§ EXERCISE DIRECTIONS
If a line in the entries contains the string "brown", include that line in your answer.

(RECORDS SHOWN begins)

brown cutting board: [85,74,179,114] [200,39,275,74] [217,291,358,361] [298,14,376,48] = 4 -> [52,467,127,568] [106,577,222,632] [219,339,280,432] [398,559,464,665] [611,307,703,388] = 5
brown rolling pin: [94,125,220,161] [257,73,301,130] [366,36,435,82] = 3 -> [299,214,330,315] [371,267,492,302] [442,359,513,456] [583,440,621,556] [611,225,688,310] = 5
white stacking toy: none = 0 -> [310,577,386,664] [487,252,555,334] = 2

(RECORDS SHOWN ends)
(RECORDS SHOWN begins)

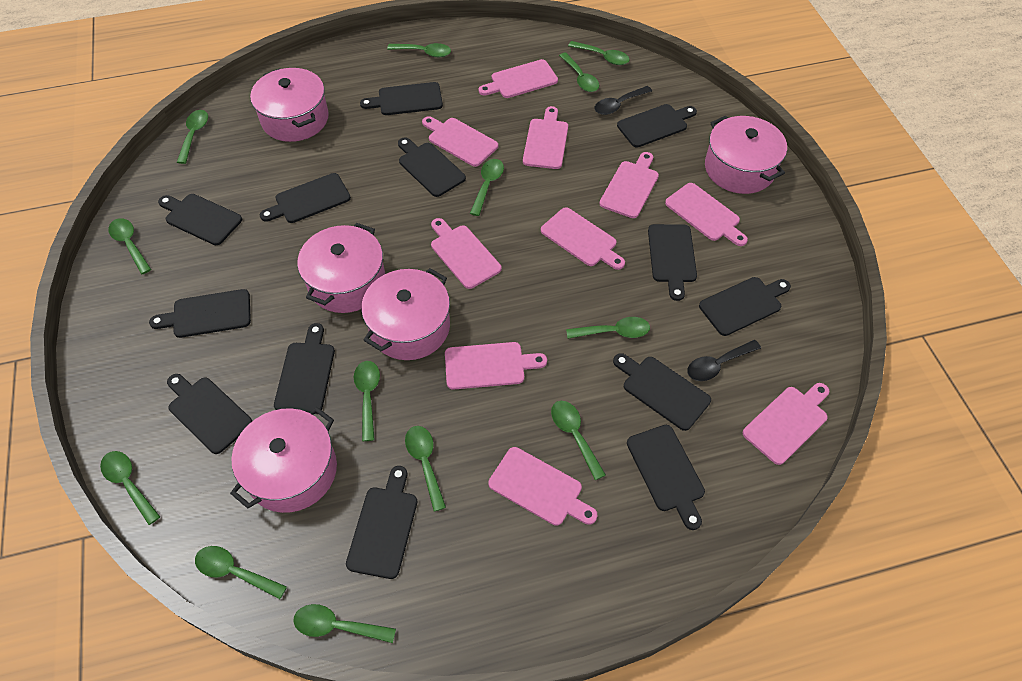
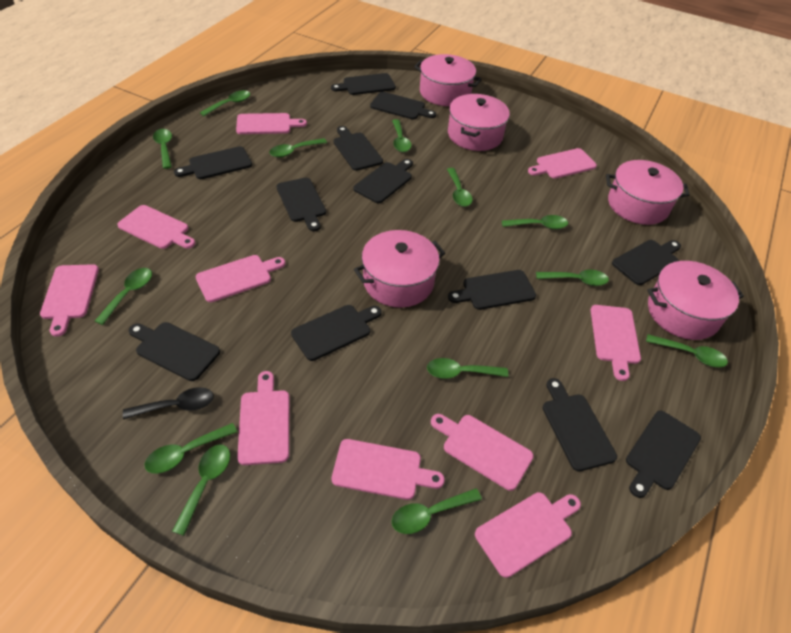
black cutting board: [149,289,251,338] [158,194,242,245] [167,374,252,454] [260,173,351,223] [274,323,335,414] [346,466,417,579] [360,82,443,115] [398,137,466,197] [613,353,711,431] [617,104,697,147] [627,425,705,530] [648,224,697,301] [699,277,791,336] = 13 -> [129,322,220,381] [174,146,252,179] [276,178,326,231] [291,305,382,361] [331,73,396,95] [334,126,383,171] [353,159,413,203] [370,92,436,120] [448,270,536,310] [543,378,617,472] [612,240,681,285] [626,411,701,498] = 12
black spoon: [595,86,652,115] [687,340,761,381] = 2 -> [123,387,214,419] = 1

(RECORDS SHOWN ends)

§ ANSWER FOR THE TASK
brown cutting board: [85,74,179,114] [200,39,275,74] [217,291,358,361] [298,14,376,48] = 4 -> [52,467,127,568] [106,577,222,632] [219,339,280,432] [398,559,464,665] [611,307,703,388] = 5
brown rolling pin: [94,125,220,161] [257,73,301,130] [366,36,435,82] = 3 -> [299,214,330,315] [371,267,492,302] [442,359,513,456] [583,440,621,556] [611,225,688,310] = 5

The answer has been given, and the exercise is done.